- WHAT IS EXPECTED
Could you set down exactly the lines of the data below, starting at the one that holds "(216, 301) = (580, 188): none" and ending at the one that holds "(579, 158) = (98, 396): orange", both included, and only those?

- LISTED ENTRIES

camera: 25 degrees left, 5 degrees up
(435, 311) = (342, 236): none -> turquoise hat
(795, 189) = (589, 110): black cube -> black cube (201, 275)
--
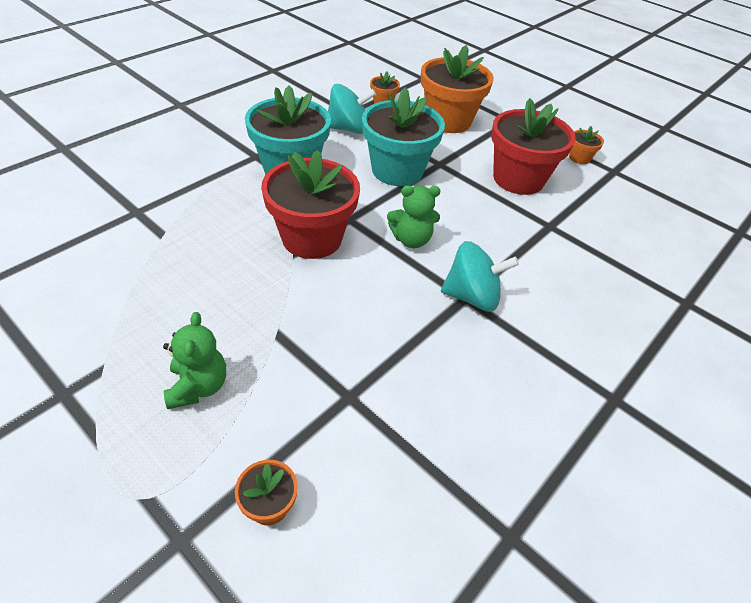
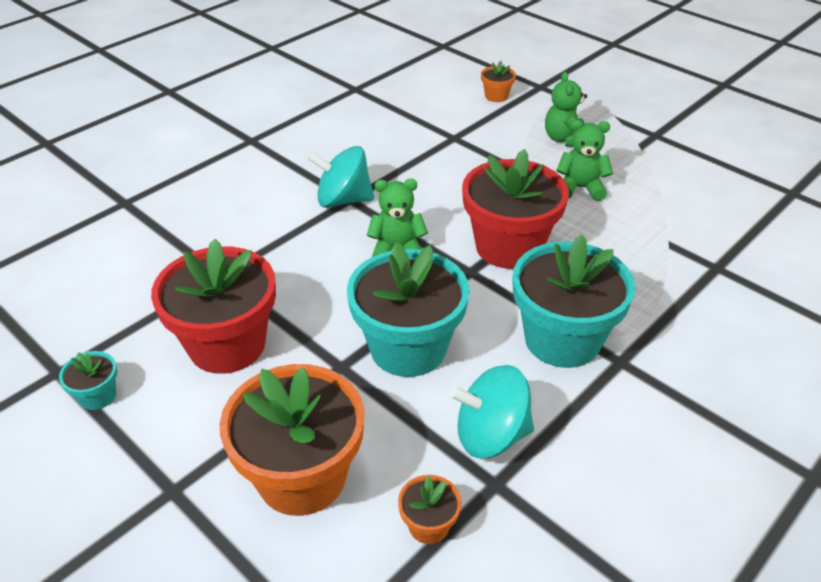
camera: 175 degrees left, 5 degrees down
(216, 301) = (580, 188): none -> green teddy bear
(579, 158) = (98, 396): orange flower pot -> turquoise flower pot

- SOLUTION TO THIS PROBLEM
(216, 301) = (580, 188): none -> green teddy bear
(579, 158) = (98, 396): orange flower pot -> turquoise flower pot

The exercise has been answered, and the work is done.